Only lines holding "AUDIO" are needed; copy each of them from the data below.

═══ EXTRACTED INFORMATION ═══

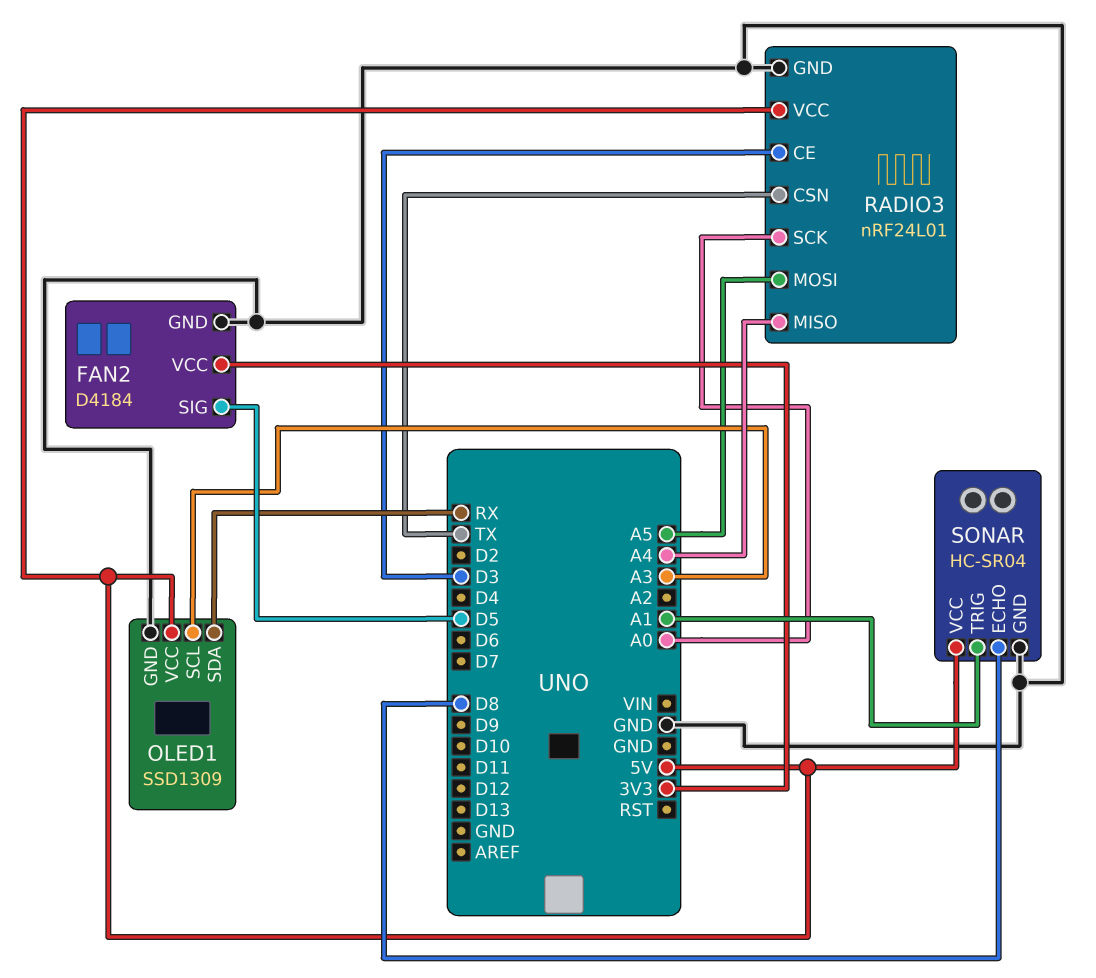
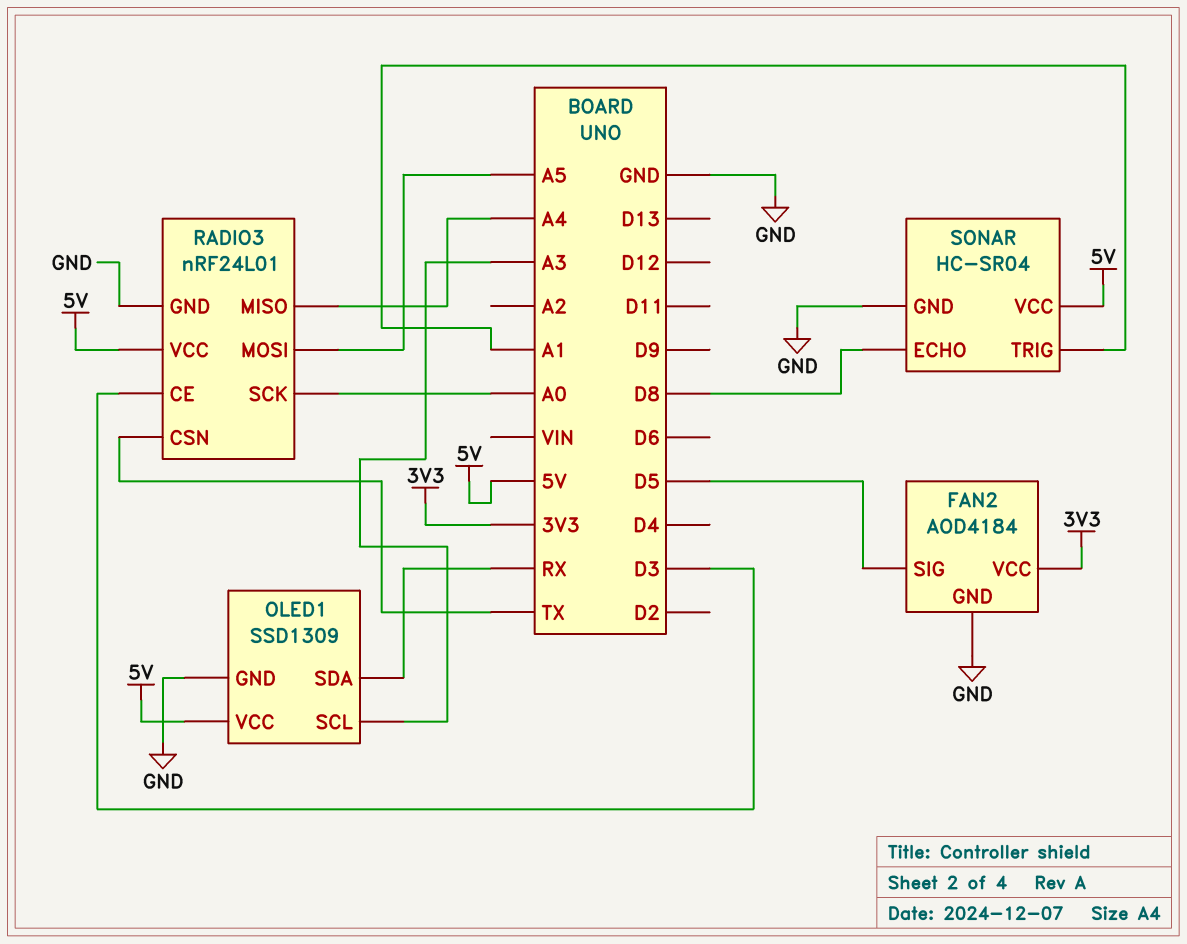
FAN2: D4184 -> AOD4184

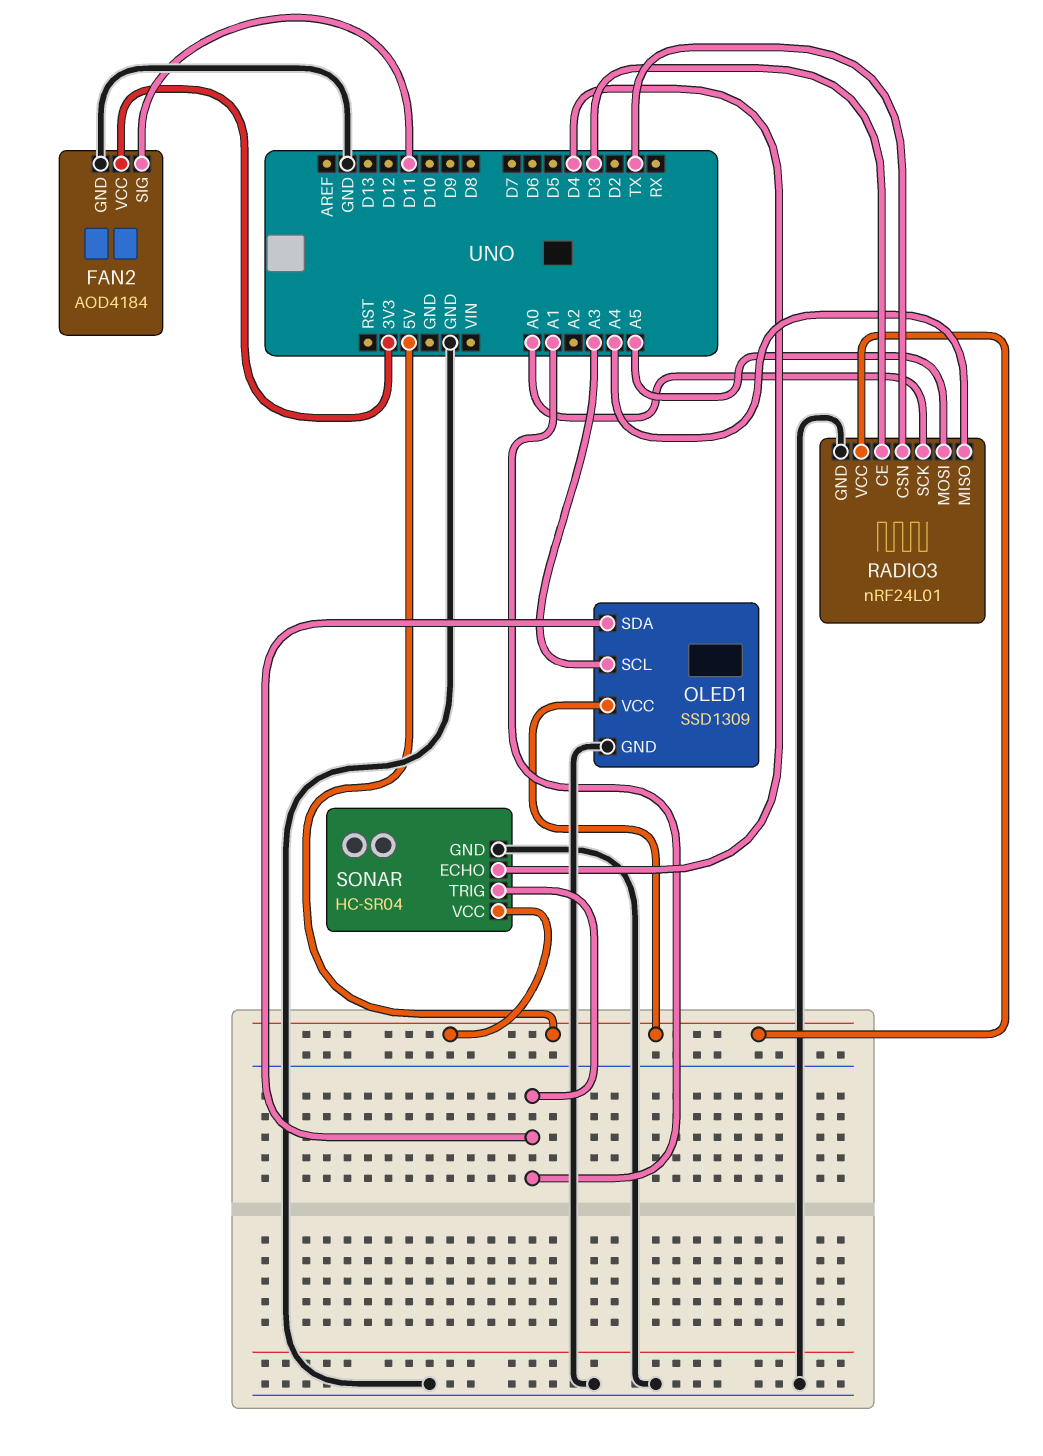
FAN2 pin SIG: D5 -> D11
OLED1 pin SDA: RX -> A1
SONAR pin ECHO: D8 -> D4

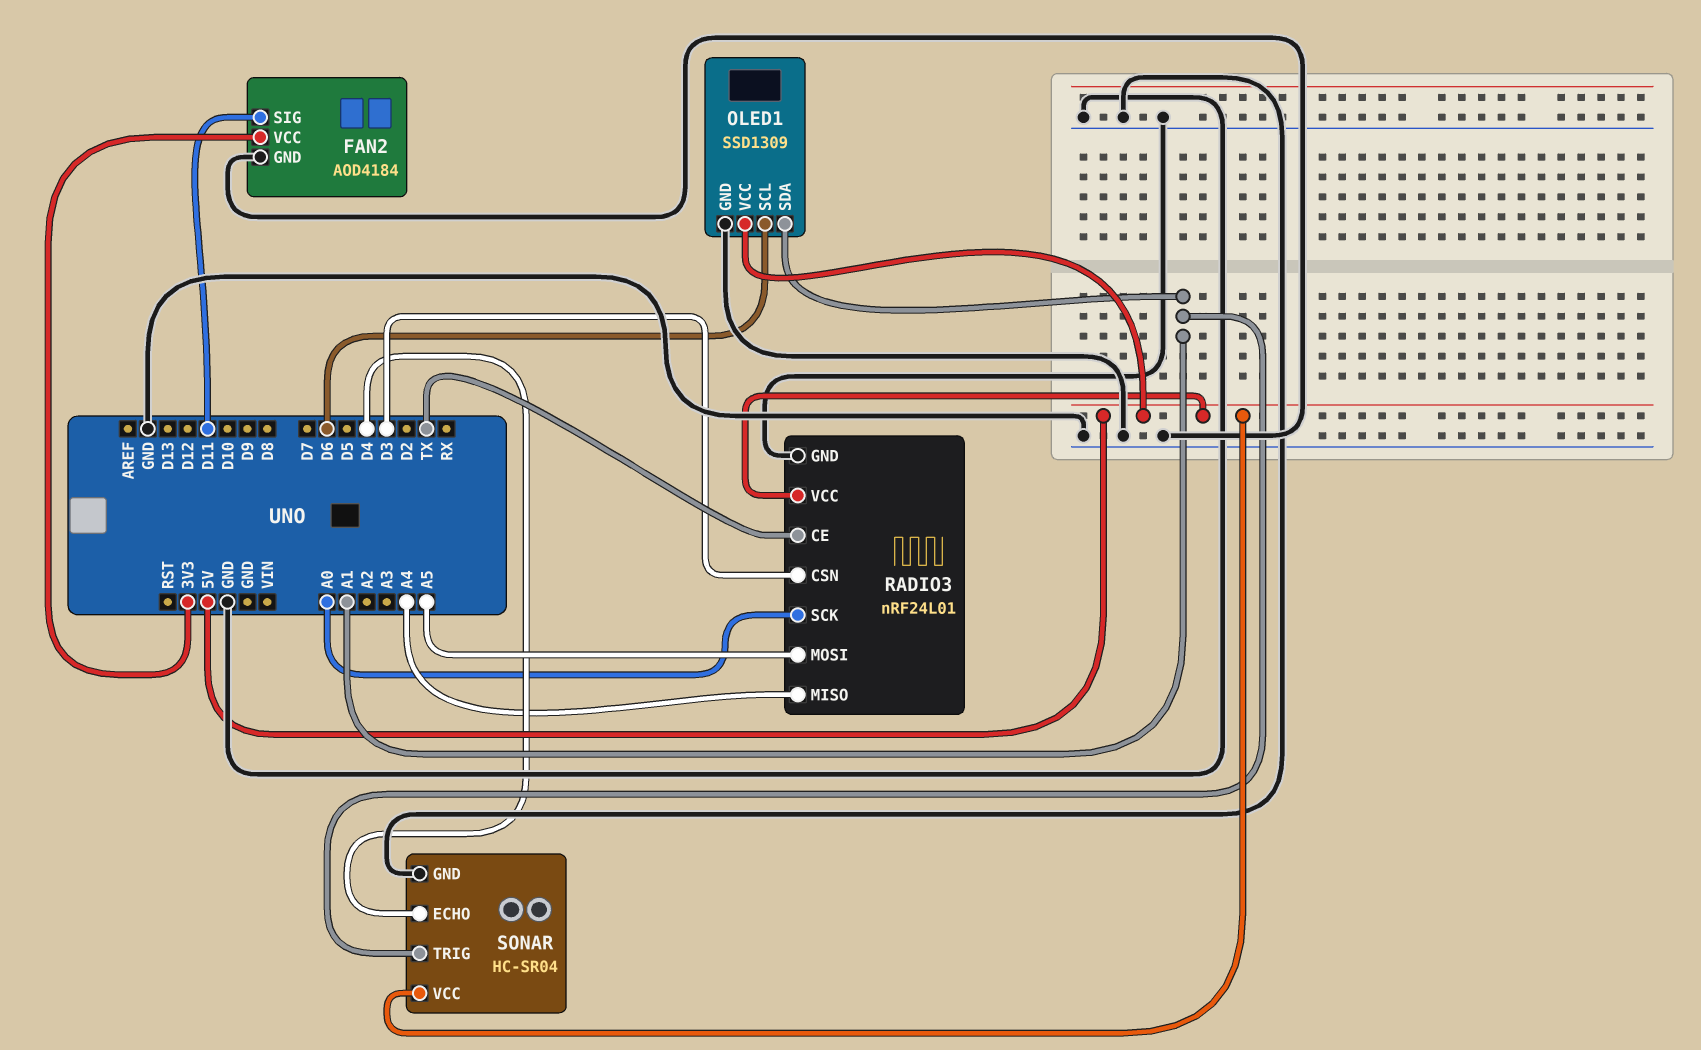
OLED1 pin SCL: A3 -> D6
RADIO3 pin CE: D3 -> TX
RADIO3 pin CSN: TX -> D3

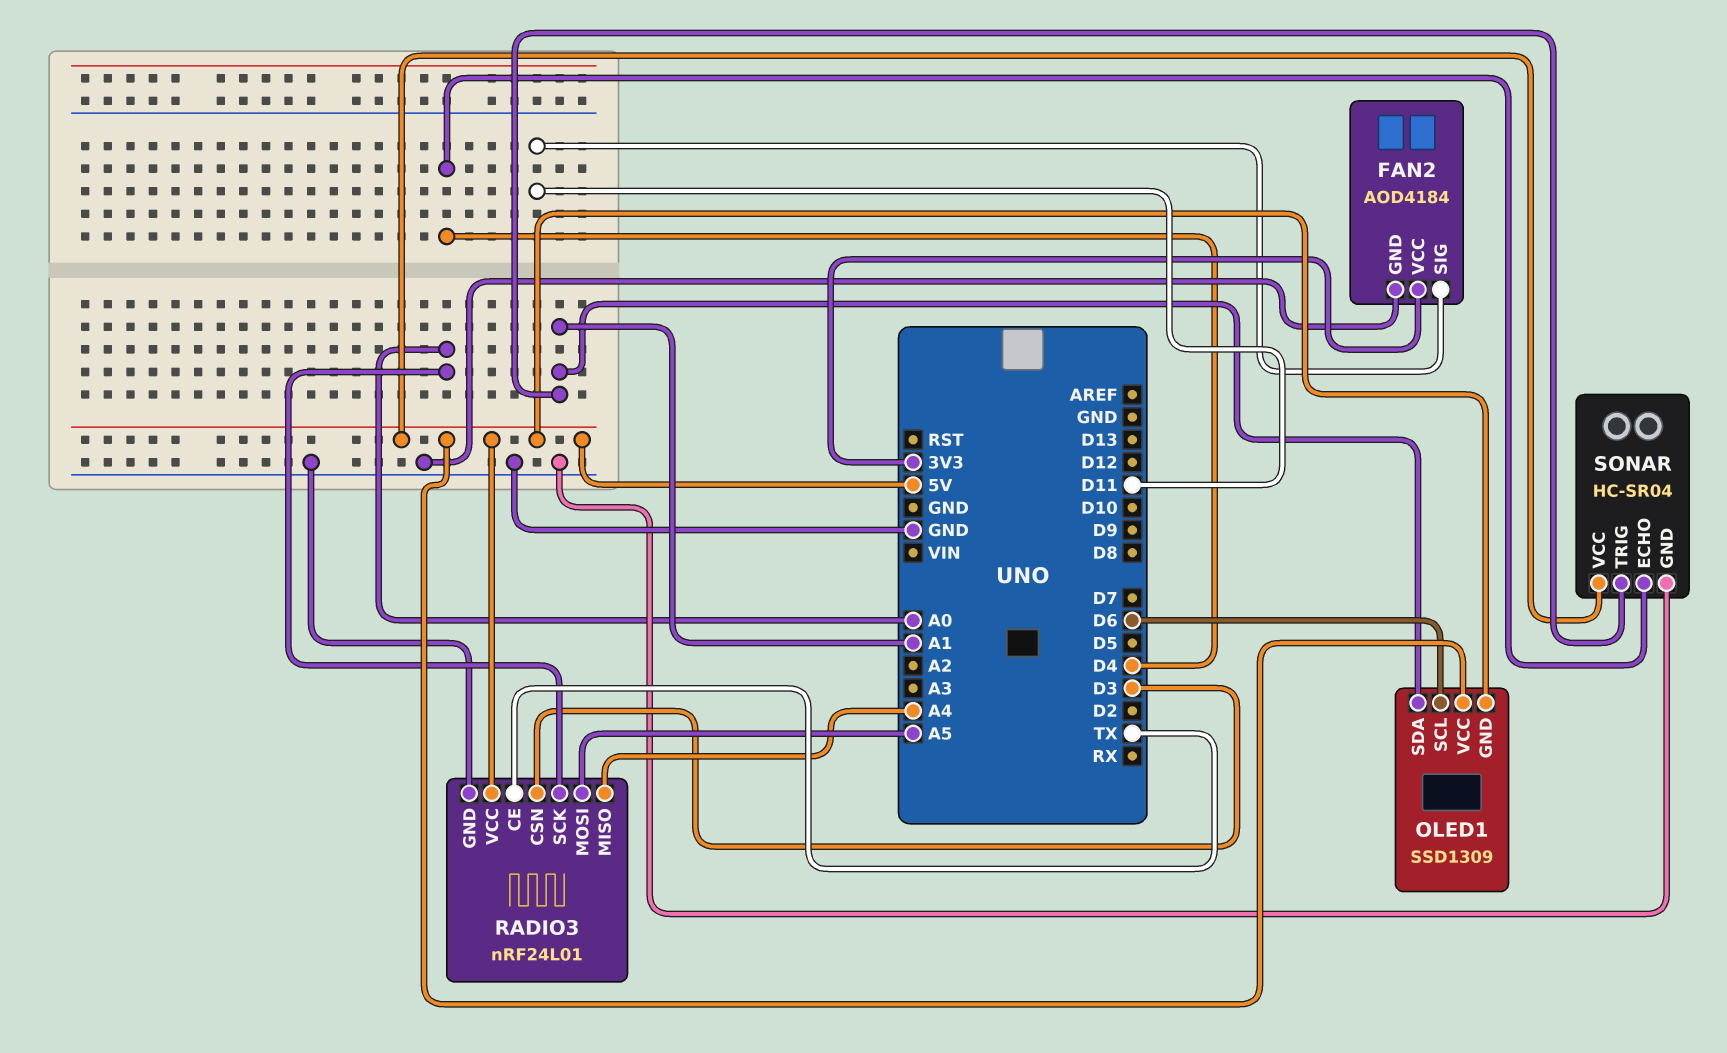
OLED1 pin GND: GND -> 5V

═══
═══ EXTRACTED INFORMATION ═══

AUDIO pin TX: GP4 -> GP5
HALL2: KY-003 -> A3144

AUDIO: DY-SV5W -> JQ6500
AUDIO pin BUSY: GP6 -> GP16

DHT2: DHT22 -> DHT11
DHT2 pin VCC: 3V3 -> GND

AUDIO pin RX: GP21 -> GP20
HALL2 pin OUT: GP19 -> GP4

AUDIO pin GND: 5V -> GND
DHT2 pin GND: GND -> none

═══

* **EXPECTED OUTPUT**
AUDIO pin TX: GP4 -> GP5
AUDIO: DY-SV5W -> JQ6500
AUDIO pin BUSY: GP6 -> GP16
AUDIO pin RX: GP21 -> GP20
AUDIO pin GND: 5V -> GND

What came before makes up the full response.